- ACTIVITY
The first line of the entries through the line bearing "U6 pin BYP: VCC -> none": copy these lines exactly and return nothing else.

+ + + +

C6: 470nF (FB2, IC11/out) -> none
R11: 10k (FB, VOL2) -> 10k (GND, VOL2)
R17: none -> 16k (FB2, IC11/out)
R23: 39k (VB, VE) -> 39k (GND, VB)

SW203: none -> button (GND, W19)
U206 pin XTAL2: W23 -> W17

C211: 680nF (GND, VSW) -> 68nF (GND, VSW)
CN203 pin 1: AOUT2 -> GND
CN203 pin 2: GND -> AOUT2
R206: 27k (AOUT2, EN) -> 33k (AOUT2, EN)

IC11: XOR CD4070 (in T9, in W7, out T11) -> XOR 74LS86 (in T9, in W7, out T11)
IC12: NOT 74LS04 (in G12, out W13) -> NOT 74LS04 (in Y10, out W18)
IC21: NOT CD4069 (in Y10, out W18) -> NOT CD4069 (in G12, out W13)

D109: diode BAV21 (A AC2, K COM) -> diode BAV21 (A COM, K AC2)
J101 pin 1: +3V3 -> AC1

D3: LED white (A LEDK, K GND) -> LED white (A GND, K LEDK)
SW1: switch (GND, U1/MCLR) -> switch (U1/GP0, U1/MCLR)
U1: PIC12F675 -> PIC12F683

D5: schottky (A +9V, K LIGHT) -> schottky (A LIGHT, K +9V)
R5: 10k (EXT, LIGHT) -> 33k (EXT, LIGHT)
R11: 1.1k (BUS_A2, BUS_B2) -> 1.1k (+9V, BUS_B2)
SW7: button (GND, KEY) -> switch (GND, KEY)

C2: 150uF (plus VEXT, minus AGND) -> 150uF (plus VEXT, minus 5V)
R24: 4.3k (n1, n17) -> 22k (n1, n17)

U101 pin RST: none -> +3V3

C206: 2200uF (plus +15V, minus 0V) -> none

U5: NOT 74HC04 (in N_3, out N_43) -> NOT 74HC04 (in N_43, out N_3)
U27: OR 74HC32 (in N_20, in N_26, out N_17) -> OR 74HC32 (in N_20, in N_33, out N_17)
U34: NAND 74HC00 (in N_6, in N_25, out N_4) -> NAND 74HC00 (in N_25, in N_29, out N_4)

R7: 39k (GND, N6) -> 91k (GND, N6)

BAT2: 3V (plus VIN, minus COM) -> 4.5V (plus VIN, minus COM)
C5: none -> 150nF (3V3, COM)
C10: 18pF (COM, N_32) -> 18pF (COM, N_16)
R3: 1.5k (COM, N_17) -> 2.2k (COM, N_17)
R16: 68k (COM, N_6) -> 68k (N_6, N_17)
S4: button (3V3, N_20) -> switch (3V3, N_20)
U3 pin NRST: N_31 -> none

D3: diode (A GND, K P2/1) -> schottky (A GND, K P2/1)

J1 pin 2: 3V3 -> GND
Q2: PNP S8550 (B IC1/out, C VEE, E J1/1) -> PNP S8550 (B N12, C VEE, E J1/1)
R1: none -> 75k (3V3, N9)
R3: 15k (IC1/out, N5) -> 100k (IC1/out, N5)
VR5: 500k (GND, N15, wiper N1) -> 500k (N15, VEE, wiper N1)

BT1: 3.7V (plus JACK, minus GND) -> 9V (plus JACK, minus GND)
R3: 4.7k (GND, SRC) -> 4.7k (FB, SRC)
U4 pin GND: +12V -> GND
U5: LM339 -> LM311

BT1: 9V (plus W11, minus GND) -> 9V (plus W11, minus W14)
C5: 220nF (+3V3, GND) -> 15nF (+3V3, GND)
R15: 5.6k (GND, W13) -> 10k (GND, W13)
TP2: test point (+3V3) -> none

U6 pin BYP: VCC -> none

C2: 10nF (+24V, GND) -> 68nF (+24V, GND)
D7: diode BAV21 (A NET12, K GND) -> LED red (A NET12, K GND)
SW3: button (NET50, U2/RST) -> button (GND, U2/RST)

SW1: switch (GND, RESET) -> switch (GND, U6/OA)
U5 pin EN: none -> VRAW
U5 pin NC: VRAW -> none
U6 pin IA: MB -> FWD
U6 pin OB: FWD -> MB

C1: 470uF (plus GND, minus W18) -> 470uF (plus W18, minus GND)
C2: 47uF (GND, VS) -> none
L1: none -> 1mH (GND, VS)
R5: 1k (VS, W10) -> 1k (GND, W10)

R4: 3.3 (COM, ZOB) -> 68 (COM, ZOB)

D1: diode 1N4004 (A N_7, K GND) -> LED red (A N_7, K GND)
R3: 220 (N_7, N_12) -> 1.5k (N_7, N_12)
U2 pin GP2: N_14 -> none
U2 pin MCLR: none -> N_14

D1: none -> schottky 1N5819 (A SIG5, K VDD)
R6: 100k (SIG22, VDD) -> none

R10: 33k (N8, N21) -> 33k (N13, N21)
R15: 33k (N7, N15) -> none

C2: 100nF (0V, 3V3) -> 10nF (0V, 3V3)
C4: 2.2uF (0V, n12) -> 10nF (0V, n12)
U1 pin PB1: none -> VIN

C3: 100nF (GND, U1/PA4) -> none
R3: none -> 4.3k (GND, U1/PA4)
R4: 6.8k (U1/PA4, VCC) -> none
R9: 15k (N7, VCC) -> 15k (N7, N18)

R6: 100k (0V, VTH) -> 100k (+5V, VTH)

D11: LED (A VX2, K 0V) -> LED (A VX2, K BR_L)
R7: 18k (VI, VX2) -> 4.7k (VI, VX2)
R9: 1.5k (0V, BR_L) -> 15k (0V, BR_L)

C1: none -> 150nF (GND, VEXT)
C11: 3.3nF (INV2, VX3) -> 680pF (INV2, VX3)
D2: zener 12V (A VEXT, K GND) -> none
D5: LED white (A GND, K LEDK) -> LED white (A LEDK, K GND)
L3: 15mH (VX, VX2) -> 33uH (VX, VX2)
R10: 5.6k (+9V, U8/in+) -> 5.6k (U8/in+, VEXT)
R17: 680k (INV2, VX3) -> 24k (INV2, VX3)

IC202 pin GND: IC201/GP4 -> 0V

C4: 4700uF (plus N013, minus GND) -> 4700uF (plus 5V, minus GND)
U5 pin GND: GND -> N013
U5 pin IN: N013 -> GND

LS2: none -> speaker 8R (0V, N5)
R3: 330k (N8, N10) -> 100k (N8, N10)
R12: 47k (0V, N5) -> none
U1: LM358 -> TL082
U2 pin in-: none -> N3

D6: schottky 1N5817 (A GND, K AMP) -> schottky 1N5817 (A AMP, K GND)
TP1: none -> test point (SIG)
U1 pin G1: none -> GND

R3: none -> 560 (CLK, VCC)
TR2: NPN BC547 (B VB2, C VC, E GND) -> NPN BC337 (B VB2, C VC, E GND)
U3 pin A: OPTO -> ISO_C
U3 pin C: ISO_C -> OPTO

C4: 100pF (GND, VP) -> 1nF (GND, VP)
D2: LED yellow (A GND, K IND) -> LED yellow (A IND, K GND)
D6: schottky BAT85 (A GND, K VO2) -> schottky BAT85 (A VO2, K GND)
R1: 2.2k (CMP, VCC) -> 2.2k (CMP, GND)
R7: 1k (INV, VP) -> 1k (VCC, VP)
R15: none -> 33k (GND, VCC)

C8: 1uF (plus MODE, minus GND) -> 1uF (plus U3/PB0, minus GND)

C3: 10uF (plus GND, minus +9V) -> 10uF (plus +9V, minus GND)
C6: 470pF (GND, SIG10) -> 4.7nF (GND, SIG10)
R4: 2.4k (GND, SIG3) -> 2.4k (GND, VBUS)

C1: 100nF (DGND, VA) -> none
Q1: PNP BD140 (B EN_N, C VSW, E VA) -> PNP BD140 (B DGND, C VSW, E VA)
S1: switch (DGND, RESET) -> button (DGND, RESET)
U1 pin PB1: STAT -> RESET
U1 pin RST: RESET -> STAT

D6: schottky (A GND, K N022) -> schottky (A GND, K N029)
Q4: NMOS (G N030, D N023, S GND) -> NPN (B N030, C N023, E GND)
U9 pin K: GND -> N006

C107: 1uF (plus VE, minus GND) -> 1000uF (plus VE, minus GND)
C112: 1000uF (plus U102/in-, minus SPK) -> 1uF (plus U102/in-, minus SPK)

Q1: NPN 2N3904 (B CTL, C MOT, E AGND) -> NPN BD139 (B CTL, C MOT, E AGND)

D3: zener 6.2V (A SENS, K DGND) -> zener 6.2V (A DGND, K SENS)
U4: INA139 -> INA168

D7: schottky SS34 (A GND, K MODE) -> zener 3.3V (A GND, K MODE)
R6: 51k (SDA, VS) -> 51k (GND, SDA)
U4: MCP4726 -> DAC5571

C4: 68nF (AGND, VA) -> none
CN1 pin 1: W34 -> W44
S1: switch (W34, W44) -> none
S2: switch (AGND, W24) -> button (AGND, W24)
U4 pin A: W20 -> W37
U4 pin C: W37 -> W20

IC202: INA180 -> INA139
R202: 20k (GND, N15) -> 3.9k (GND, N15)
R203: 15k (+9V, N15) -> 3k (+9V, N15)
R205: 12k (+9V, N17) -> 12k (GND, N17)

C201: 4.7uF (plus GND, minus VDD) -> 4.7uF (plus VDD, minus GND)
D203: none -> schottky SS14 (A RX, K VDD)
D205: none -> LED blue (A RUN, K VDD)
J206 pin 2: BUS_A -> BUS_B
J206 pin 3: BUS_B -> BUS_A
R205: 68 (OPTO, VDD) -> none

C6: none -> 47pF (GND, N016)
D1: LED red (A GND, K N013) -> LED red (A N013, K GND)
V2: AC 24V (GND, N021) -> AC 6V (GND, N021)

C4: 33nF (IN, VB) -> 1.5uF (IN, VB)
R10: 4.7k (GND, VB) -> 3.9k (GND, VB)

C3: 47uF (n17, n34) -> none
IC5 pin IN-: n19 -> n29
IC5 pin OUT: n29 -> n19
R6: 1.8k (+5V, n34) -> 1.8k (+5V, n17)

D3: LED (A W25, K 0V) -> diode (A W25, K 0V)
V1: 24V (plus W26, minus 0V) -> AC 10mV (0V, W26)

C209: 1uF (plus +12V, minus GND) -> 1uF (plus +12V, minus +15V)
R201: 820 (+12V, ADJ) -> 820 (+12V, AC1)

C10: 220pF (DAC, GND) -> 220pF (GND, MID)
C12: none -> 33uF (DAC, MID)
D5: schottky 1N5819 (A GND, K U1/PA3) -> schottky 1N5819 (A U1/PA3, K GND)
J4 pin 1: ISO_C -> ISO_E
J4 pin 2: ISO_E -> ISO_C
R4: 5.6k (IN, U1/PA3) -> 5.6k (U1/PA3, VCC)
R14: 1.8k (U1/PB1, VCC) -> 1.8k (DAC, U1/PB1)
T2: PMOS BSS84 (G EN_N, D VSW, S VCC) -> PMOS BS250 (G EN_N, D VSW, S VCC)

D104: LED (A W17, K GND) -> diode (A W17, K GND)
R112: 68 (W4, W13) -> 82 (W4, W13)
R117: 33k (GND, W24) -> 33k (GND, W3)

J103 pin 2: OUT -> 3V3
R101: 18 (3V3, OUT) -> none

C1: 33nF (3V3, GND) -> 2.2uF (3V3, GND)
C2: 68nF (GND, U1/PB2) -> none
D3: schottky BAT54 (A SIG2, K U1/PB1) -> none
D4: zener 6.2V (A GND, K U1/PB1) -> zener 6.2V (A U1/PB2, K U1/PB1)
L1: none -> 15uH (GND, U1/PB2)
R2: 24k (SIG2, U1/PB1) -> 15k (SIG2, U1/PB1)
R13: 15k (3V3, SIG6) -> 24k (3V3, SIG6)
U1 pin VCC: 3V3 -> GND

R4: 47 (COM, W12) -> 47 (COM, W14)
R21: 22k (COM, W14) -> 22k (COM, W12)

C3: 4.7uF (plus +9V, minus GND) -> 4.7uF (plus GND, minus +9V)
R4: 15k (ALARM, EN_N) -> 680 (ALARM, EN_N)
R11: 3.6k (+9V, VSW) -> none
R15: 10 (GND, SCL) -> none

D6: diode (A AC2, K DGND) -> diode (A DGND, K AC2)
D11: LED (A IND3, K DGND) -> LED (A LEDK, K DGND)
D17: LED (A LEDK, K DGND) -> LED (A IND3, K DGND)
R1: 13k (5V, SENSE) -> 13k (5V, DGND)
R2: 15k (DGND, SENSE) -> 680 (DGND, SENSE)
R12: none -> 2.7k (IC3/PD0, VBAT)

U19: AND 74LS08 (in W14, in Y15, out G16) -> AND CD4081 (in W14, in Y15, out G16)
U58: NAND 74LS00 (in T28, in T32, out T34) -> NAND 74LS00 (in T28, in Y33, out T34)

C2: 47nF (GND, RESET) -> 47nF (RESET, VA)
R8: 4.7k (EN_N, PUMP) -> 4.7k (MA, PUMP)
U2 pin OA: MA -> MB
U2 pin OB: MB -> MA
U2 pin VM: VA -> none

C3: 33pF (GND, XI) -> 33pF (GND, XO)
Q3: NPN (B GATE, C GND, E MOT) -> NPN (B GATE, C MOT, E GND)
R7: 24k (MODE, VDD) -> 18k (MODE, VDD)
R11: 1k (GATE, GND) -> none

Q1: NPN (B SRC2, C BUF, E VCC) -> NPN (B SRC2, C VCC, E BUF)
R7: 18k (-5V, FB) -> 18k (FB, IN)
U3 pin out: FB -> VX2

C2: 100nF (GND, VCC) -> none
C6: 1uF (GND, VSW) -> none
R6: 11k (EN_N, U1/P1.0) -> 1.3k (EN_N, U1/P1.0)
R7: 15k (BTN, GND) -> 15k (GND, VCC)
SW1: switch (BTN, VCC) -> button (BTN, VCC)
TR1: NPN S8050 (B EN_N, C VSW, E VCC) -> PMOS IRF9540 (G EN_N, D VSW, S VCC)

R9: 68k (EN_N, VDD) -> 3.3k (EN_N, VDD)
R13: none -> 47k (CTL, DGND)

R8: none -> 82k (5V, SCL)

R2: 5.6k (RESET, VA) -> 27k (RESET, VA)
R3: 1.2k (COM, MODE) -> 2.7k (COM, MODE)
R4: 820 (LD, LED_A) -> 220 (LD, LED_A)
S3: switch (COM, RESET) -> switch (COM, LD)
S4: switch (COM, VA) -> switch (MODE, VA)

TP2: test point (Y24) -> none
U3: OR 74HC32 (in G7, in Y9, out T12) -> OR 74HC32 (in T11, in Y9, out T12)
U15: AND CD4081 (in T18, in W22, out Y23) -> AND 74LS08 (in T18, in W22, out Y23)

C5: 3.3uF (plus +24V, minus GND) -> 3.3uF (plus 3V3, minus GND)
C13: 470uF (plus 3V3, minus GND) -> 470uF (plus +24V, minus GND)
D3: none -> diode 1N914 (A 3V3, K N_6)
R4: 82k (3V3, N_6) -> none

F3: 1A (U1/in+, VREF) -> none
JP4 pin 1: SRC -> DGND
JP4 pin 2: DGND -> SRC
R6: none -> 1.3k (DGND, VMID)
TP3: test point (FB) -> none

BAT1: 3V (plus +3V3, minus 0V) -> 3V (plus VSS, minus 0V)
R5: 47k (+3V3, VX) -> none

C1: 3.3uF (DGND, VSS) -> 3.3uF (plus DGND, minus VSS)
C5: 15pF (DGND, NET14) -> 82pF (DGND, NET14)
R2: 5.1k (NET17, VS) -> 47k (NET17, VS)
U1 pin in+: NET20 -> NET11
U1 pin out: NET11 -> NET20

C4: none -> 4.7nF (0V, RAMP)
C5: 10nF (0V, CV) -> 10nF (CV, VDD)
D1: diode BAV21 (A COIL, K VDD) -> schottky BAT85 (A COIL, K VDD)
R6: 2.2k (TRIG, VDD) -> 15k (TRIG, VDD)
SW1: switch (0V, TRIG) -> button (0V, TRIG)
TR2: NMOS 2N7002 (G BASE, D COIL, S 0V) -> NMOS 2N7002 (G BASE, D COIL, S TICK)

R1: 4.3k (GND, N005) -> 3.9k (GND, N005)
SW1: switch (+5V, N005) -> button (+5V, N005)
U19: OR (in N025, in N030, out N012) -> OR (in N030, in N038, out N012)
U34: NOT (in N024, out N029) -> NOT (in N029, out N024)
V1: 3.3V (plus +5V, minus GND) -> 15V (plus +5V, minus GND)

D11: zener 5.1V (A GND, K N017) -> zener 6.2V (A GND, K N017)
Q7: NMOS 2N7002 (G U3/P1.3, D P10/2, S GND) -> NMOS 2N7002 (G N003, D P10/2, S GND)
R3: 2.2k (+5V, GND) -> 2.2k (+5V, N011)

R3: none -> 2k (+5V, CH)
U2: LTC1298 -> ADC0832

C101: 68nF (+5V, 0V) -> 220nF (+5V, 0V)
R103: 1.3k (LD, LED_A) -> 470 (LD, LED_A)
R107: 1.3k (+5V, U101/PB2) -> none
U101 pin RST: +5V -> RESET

+ + + +

- SOLUTION BELOW
C6: 470nF (FB2, IC11/out) -> none
R11: 10k (FB, VOL2) -> 10k (GND, VOL2)
R17: none -> 16k (FB2, IC11/out)
R23: 39k (VB, VE) -> 39k (GND, VB)

SW203: none -> button (GND, W19)
U206 pin XTAL2: W23 -> W17

C211: 680nF (GND, VSW) -> 68nF (GND, VSW)
CN203 pin 1: AOUT2 -> GND
CN203 pin 2: GND -> AOUT2
R206: 27k (AOUT2, EN) -> 33k (AOUT2, EN)

IC11: XOR CD4070 (in T9, in W7, out T11) -> XOR 74LS86 (in T9, in W7, out T11)
IC12: NOT 74LS04 (in G12, out W13) -> NOT 74LS04 (in Y10, out W18)
IC21: NOT CD4069 (in Y10, out W18) -> NOT CD4069 (in G12, out W13)

D109: diode BAV21 (A AC2, K COM) -> diode BAV21 (A COM, K AC2)
J101 pin 1: +3V3 -> AC1

D3: LED white (A LEDK, K GND) -> LED white (A GND, K LEDK)
SW1: switch (GND, U1/MCLR) -> switch (U1/GP0, U1/MCLR)
U1: PIC12F675 -> PIC12F683

D5: schottky (A +9V, K LIGHT) -> schottky (A LIGHT, K +9V)
R5: 10k (EXT, LIGHT) -> 33k (EXT, LIGHT)
R11: 1.1k (BUS_A2, BUS_B2) -> 1.1k (+9V, BUS_B2)
SW7: button (GND, KEY) -> switch (GND, KEY)

C2: 150uF (plus VEXT, minus AGND) -> 150uF (plus VEXT, minus 5V)
R24: 4.3k (n1, n17) -> 22k (n1, n17)

U101 pin RST: none -> +3V3

C206: 2200uF (plus +15V, minus 0V) -> none

U5: NOT 74HC04 (in N_3, out N_43) -> NOT 74HC04 (in N_43, out N_3)
U27: OR 74HC32 (in N_20, in N_26, out N_17) -> OR 74HC32 (in N_20, in N_33, out N_17)
U34: NAND 74HC00 (in N_6, in N_25, out N_4) -> NAND 74HC00 (in N_25, in N_29, out N_4)

R7: 39k (GND, N6) -> 91k (GND, N6)

BAT2: 3V (plus VIN, minus COM) -> 4.5V (plus VIN, minus COM)
C5: none -> 150nF (3V3, COM)
C10: 18pF (COM, N_32) -> 18pF (COM, N_16)
R3: 1.5k (COM, N_17) -> 2.2k (COM, N_17)
R16: 68k (COM, N_6) -> 68k (N_6, N_17)
S4: button (3V3, N_20) -> switch (3V3, N_20)
U3 pin NRST: N_31 -> none

D3: diode (A GND, K P2/1) -> schottky (A GND, K P2/1)

J1 pin 2: 3V3 -> GND
Q2: PNP S8550 (B IC1/out, C VEE, E J1/1) -> PNP S8550 (B N12, C VEE, E J1/1)
R1: none -> 75k (3V3, N9)
R3: 15k (IC1/out, N5) -> 100k (IC1/out, N5)
VR5: 500k (GND, N15, wiper N1) -> 500k (N15, VEE, wiper N1)

BT1: 3.7V (plus JACK, minus GND) -> 9V (plus JACK, minus GND)
R3: 4.7k (GND, SRC) -> 4.7k (FB, SRC)
U4 pin GND: +12V -> GND
U5: LM339 -> LM311

BT1: 9V (plus W11, minus GND) -> 9V (plus W11, minus W14)
C5: 220nF (+3V3, GND) -> 15nF (+3V3, GND)
R15: 5.6k (GND, W13) -> 10k (GND, W13)
TP2: test point (+3V3) -> none

U6 pin BYP: VCC -> none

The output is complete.